Action item
Where the word "FILT" shows up in the entries below, please copy the whole line.

Itemized modification records

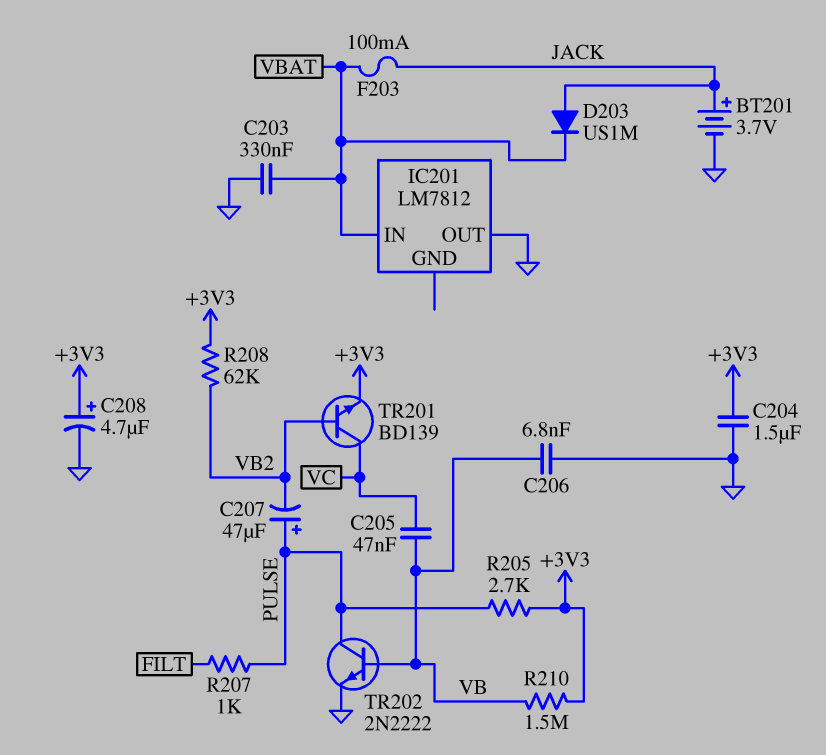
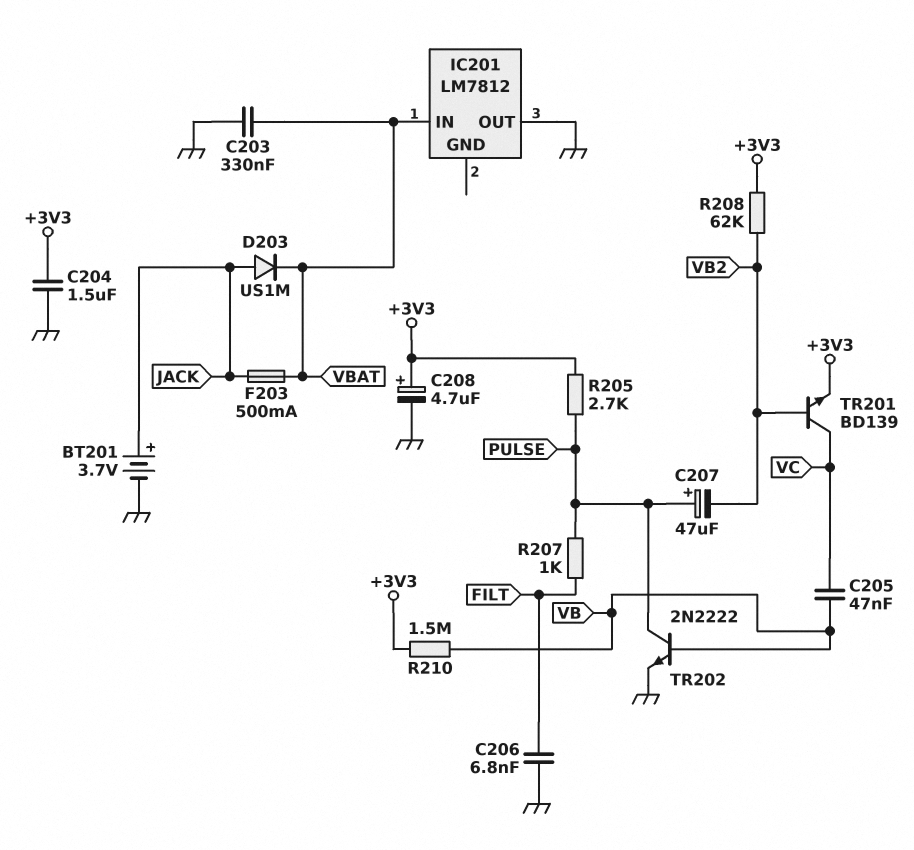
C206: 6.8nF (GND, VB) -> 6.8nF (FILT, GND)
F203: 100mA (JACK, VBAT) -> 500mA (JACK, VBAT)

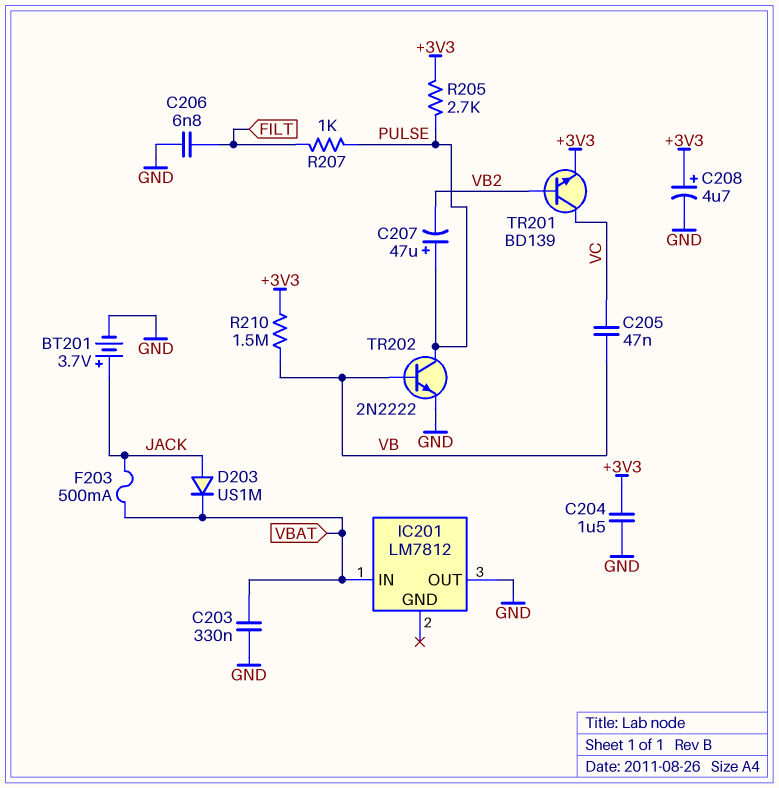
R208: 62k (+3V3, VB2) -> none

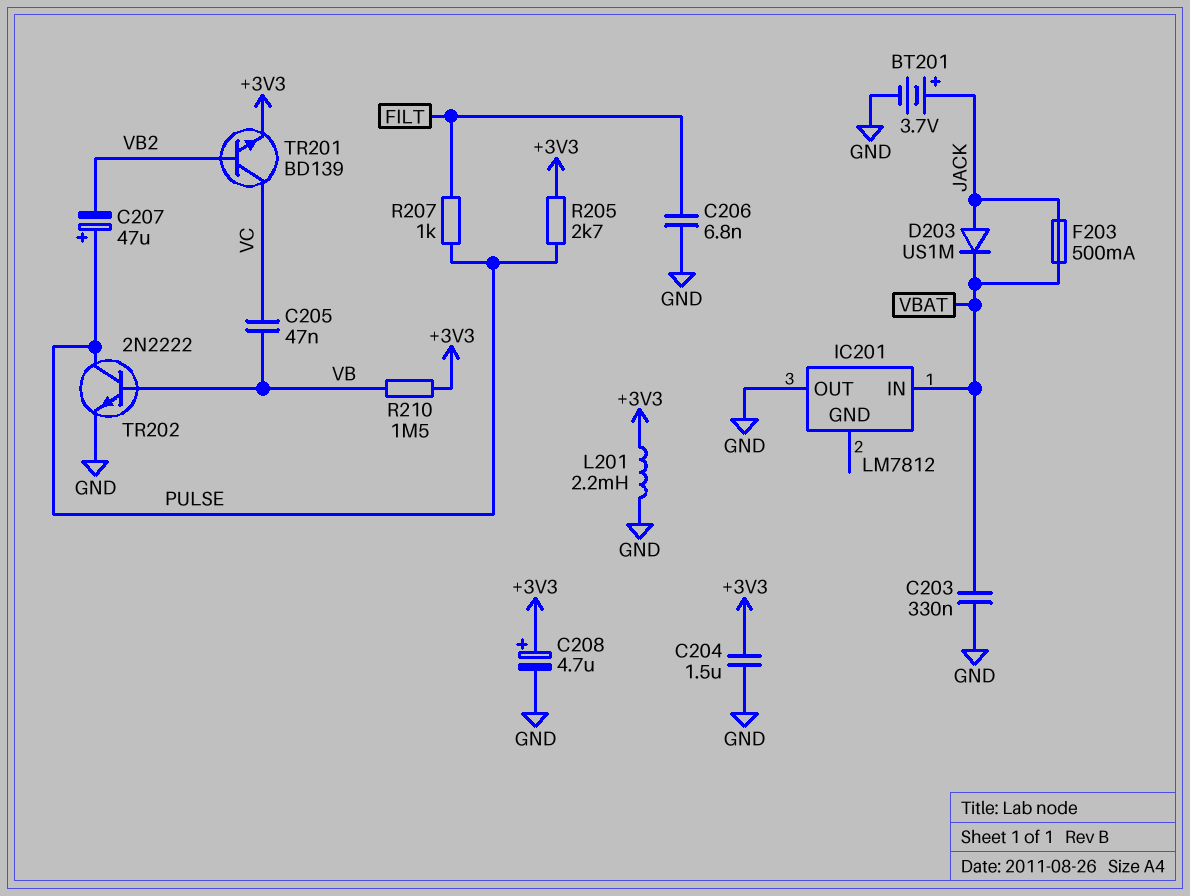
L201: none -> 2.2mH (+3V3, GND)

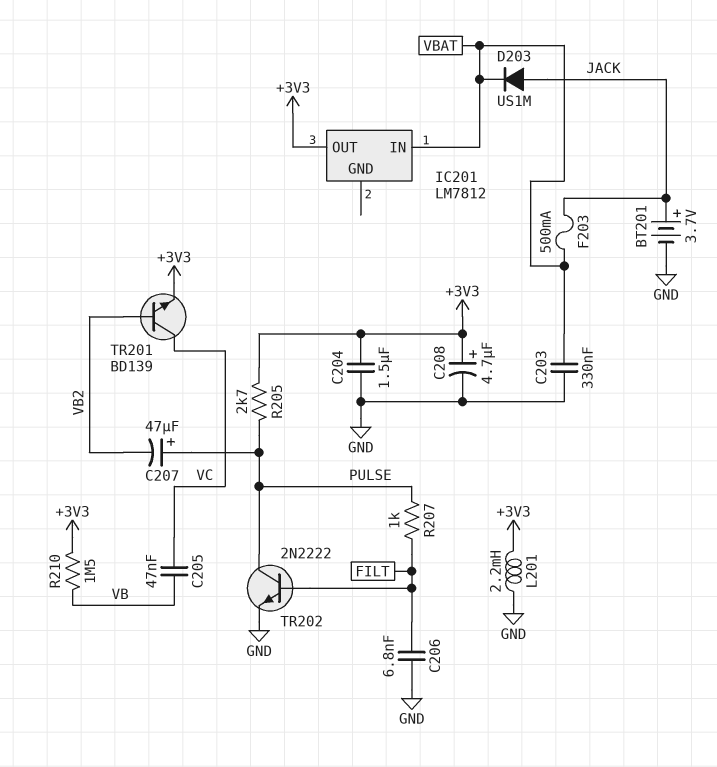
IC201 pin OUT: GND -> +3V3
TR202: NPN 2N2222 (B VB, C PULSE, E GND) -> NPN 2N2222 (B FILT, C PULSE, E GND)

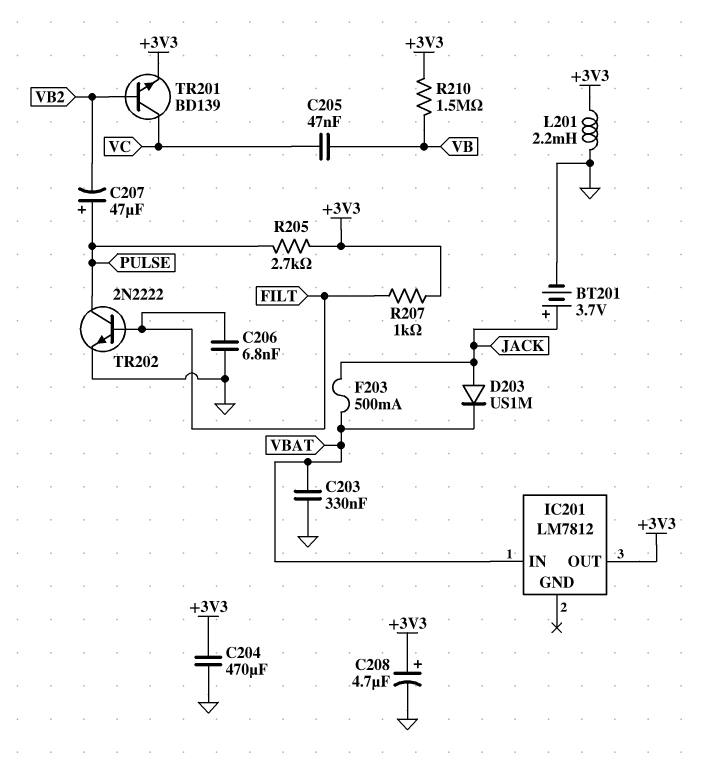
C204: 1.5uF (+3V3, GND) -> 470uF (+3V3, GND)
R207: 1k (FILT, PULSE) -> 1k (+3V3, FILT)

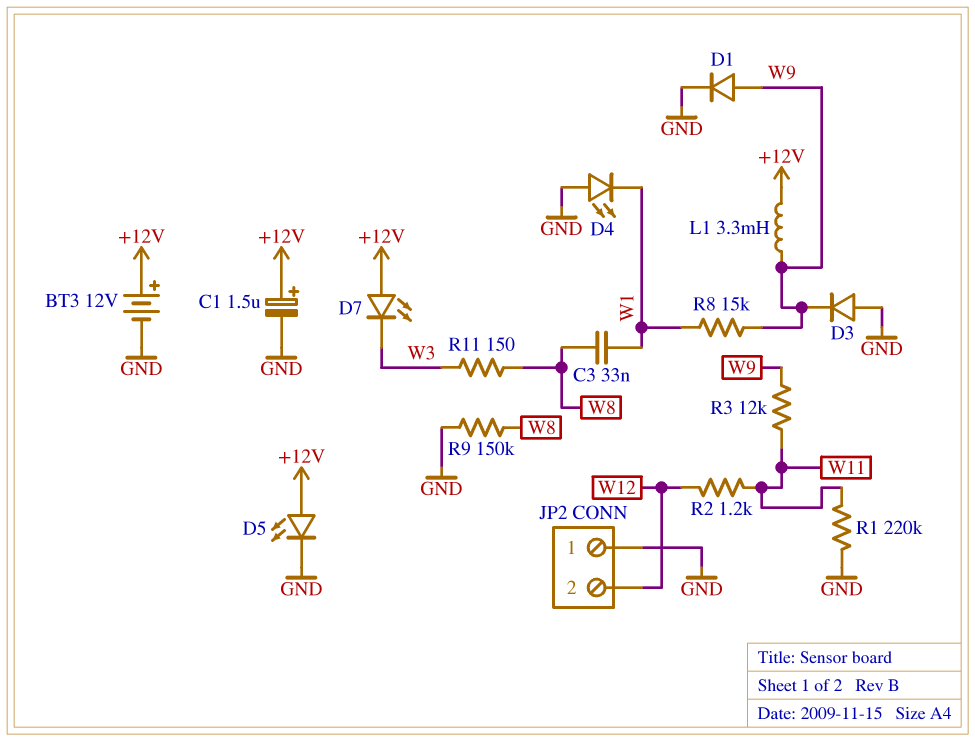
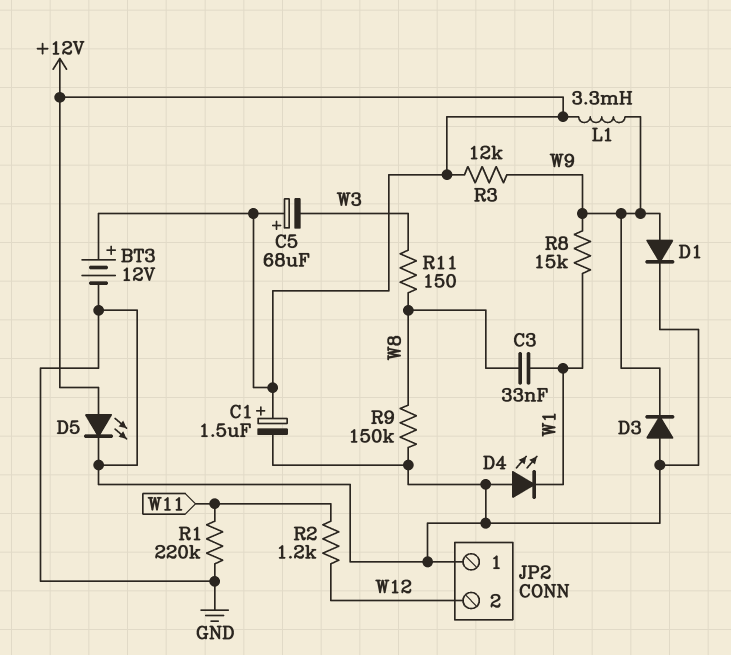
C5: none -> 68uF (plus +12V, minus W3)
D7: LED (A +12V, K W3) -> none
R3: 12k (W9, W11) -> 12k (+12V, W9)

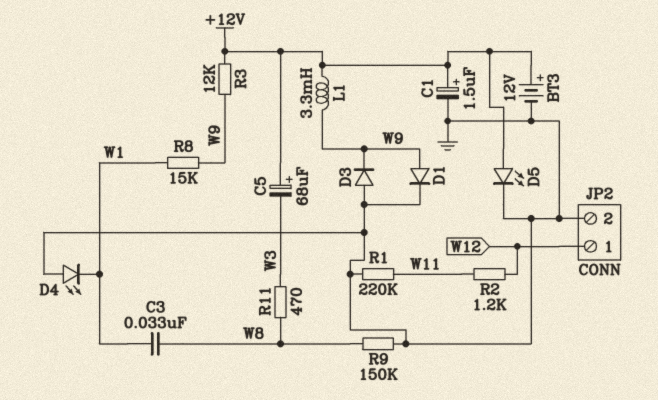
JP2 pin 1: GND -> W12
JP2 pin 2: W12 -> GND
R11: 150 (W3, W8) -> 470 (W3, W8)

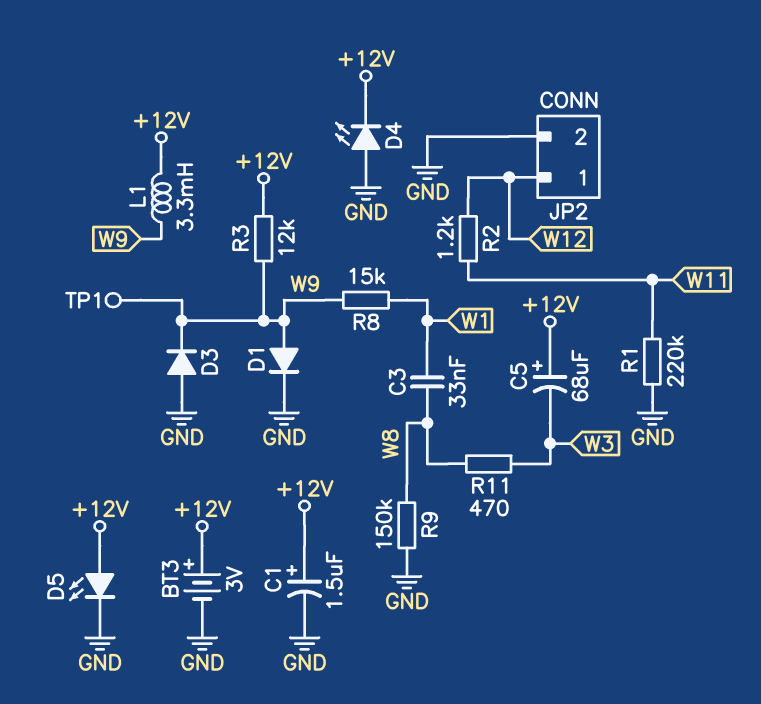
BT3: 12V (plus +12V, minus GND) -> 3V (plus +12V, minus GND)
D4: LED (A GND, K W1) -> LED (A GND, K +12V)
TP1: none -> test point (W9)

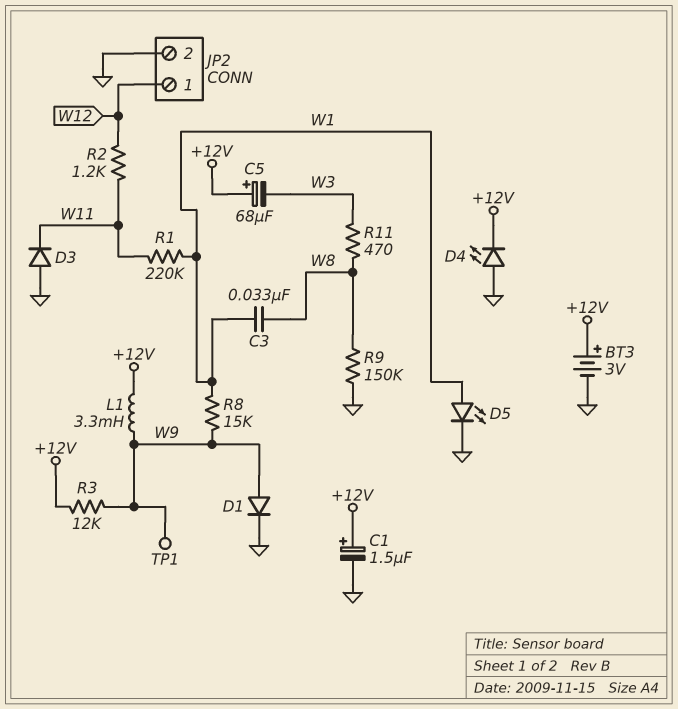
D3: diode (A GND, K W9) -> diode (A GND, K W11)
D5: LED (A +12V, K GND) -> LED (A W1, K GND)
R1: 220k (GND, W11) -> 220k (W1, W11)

Task response
C206: 6.8nF (GND, VB) -> 6.8nF (FILT, GND)
TR202: NPN 2N2222 (B VB, C PULSE, E GND) -> NPN 2N2222 (B FILT, C PULSE, E GND)
R207: 1k (FILT, PULSE) -> 1k (+3V3, FILT)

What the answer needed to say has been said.